Requirement: Going from the line that contains "black light bulb [562,175,639,216]" through the last line of the records, set down each line again exactly, both included, with pictures left out.

+++++

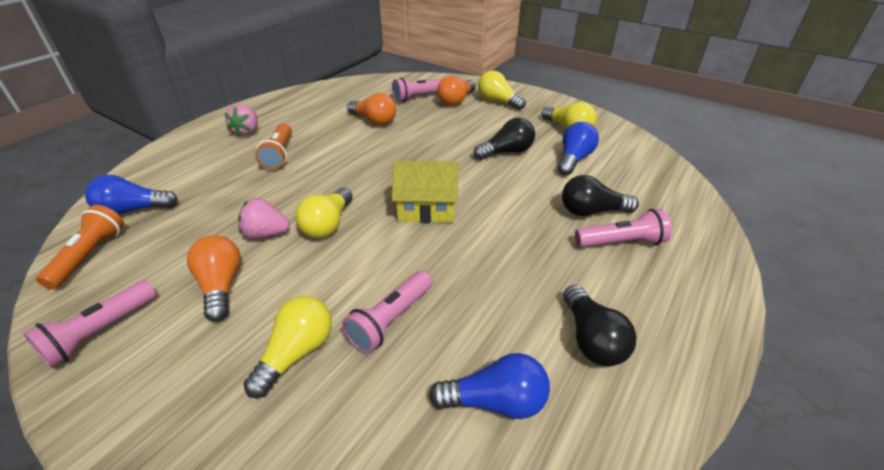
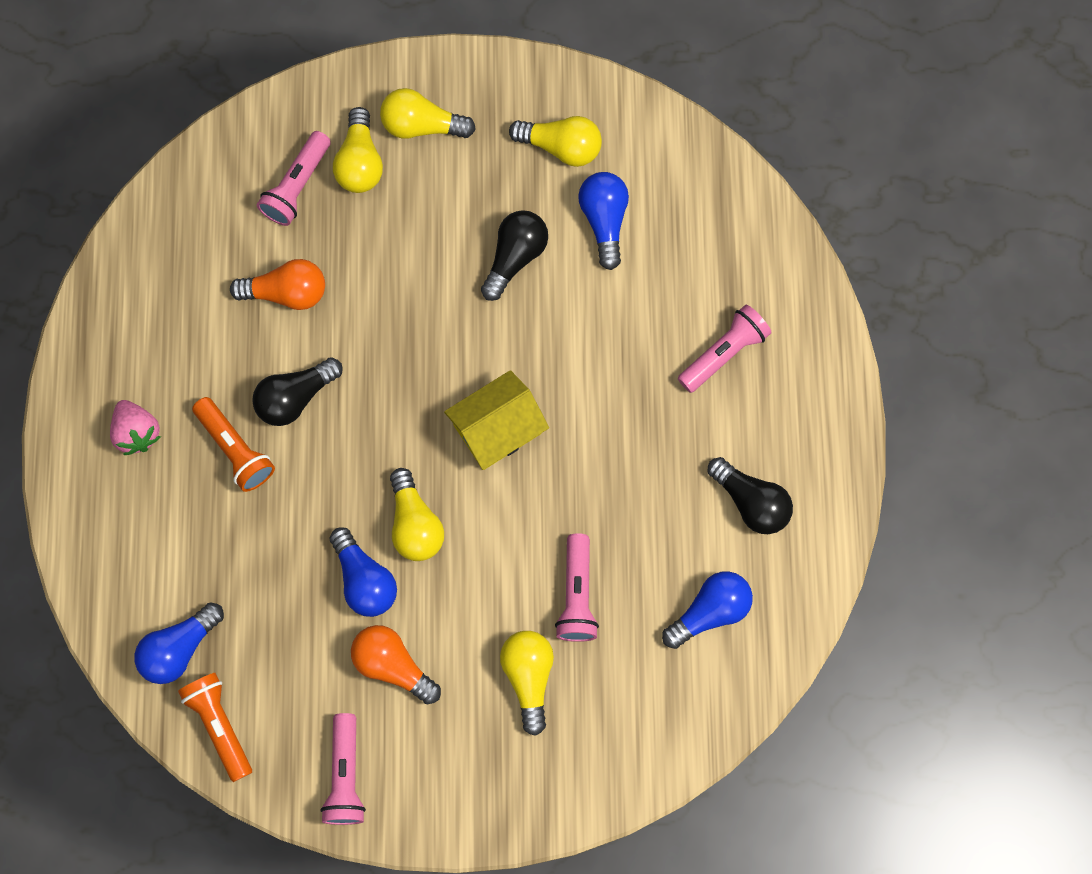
camera: 35 degrees left, 35 degrees up
pink strawberry [238,198,290,239] -> blue light bulb [329,527,397,617]
orange light bulb [437,75,476,106] -> yellow light bulb [333,107,383,193]
black light bulb [562,175,639,216] -> black light bulb moved to [252,357,343,426]

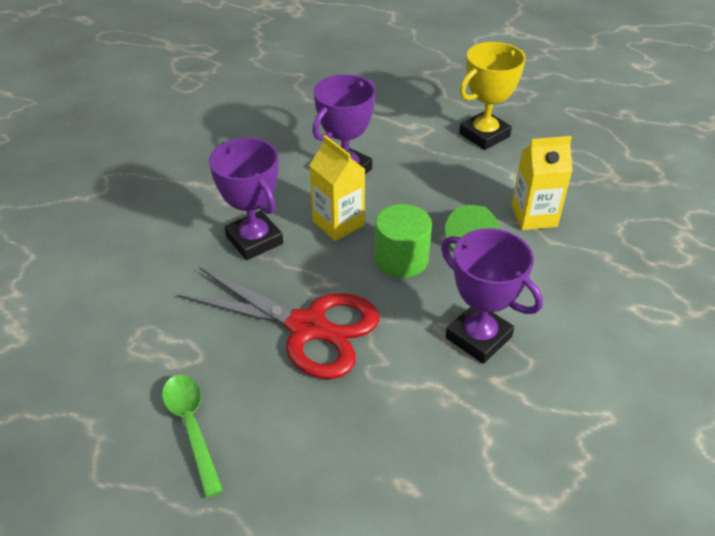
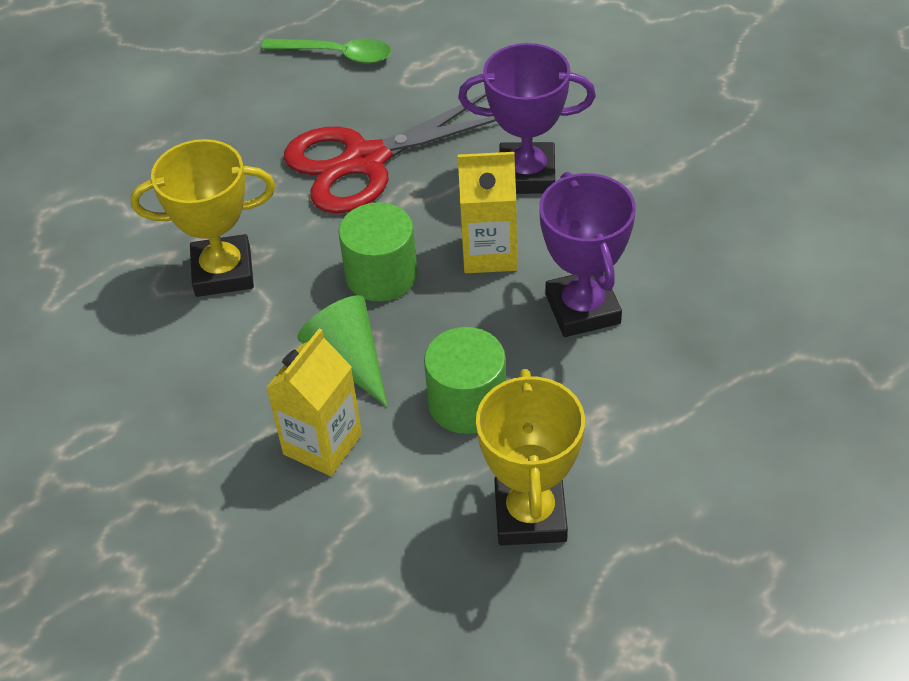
camera: 130 degrees right, 5 degrees up
purple trophy [441,228,543,364] -> yellow trophy [130,139,276,297]
none -> green cylinder [424,327,506,434]

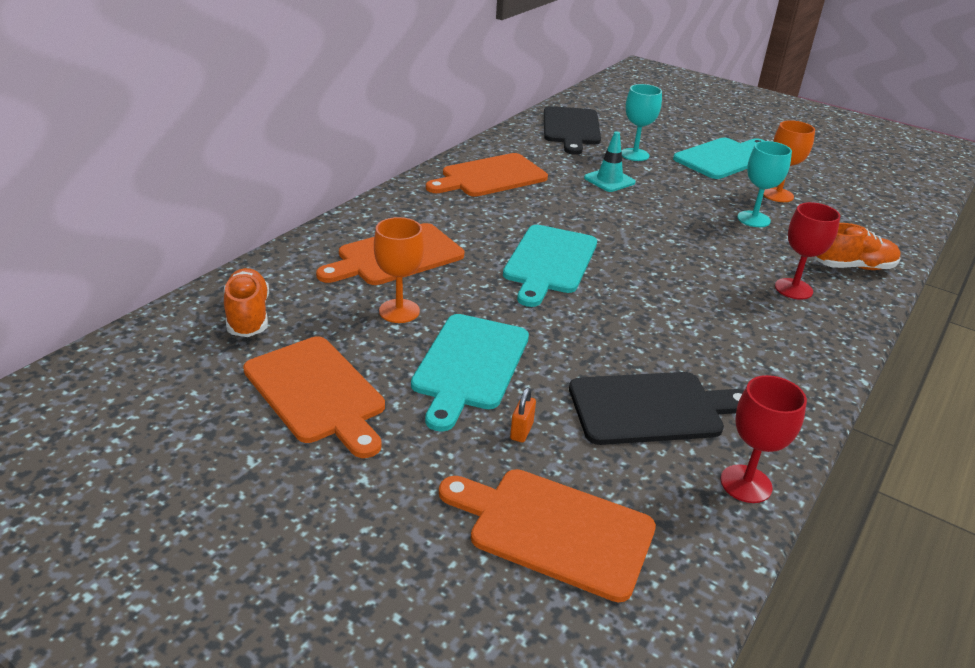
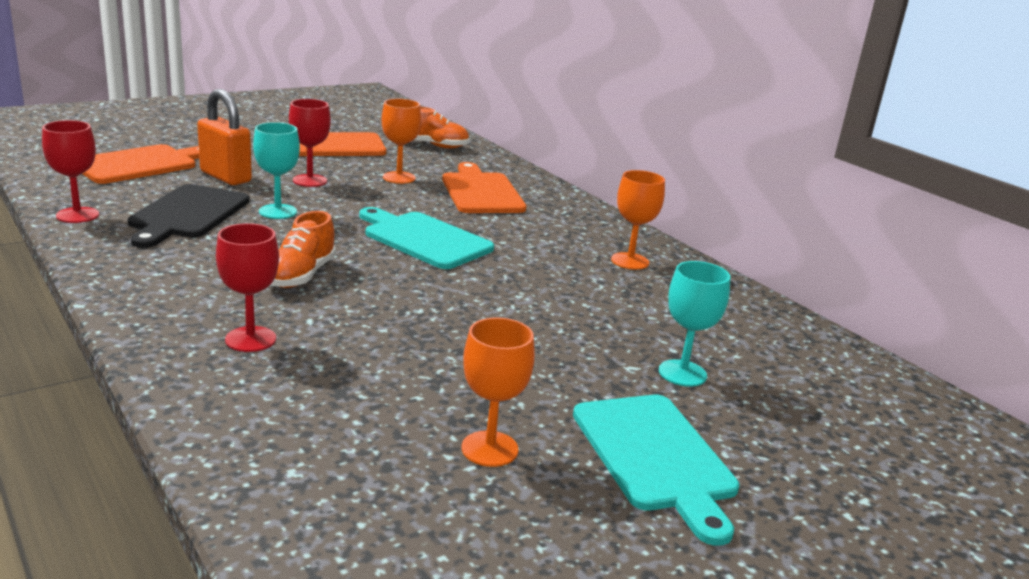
camera: 110 degrees right, 10 degrees down
turquoise cutting board [411,314,529,432] -> red goblet [289,99,331,187]
orange cutting board [426,153,548,197] -> orange goblet [611,170,665,270]
orange padlock [510,387,536,442] -> orange padlock [197,89,252,185], size x2.32
black cutting board [544,106,601,155] -> none
turquoise traffic cone [584,131,636,192] -> none
turquoise goblet [737,141,792,227] -> turquoise goblet moved to [253,122,300,219]
orange shoe [815,223,901,270] -> orange shoe moved to [271,211,336,288]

+++++

Result of this exercise:
black light bulb [562,175,639,216] -> black light bulb moved to [252,357,343,426]

camera: 130 degrees right, 5 degrees up
purple trophy [441,228,543,364] -> yellow trophy [130,139,276,297]
none -> green cylinder [424,327,506,434]

camera: 110 degrees right, 10 degrees down
turquoise cutting board [411,314,529,432] -> red goblet [289,99,331,187]
orange cutting board [426,153,548,197] -> orange goblet [611,170,665,270]
orange padlock [510,387,536,442] -> orange padlock [197,89,252,185], size x2.32
black cutting board [544,106,601,155] -> none
turquoise traffic cone [584,131,636,192] -> none
turquoise goblet [737,141,792,227] -> turquoise goblet moved to [253,122,300,219]
orange shoe [815,223,901,270] -> orange shoe moved to [271,211,336,288]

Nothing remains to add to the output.